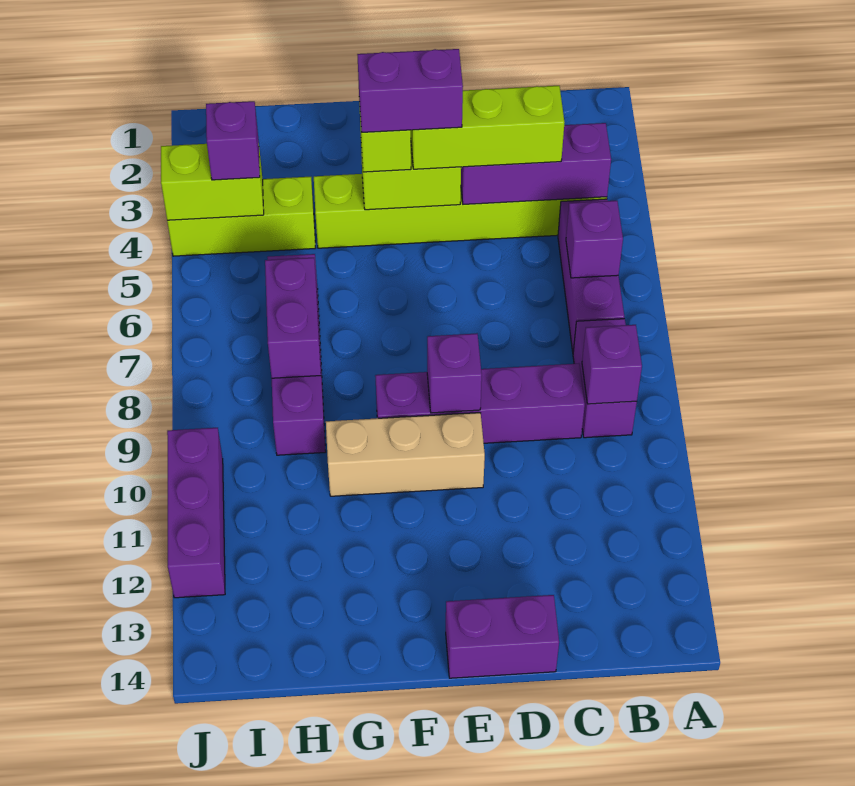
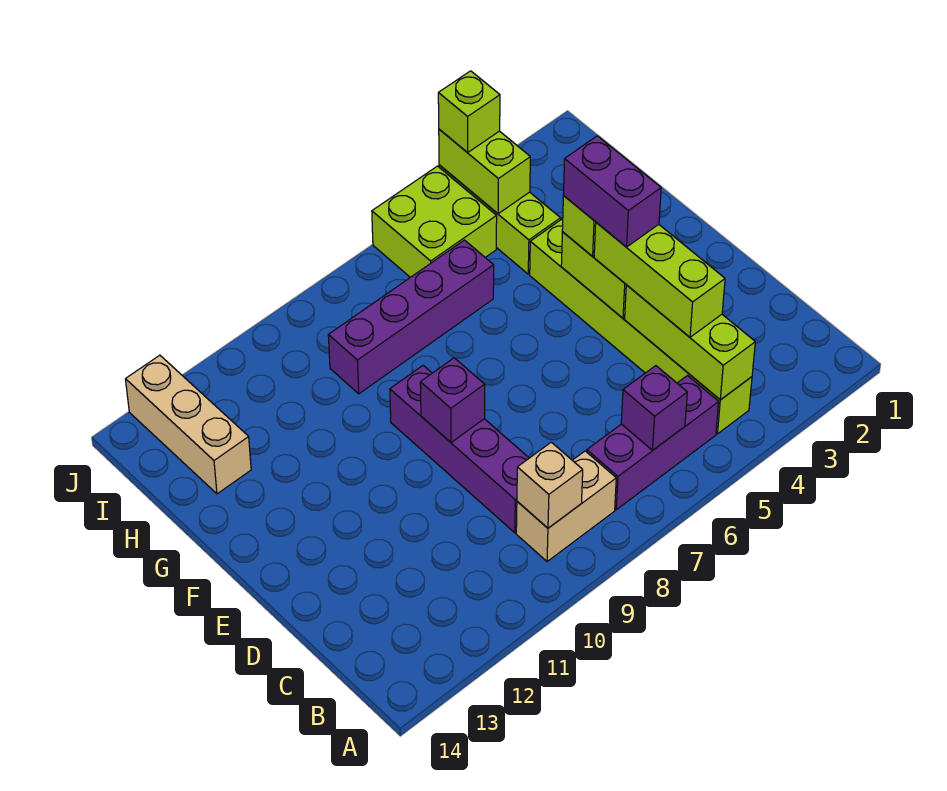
purple brick B4:D4 level 2 -> lime brick B4:D4 level 2
purple brick B8:B9 level 1 -> tan brick B8:B9 level 1
purple brick B9 level 2 -> tan brick B9 level 2
purple brick D14:E14 level 1 -> none
tan brick E10:G10 level 1 -> tan brick H13:J13 level 1
purple brick H7:H8 level 2 -> none
purple brick I4 level 3 -> none
none -> lime brick I5:J6 level 1
none -> lime brick J4 level 3
purple brick J10:J12 level 1 -> none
◇ ◇ ◇ ◇ ◇
TASK BRIEF →
Your reply must contain the line with "purple brick I4 level 3 -> none" and each later line of the material, word for word, and nothing else.

EXERCISE SOLUTION →
purple brick I4 level 3 -> none
none -> lime brick I5:J6 level 1
none -> lime brick J4 level 3
purple brick J10:J12 level 1 -> none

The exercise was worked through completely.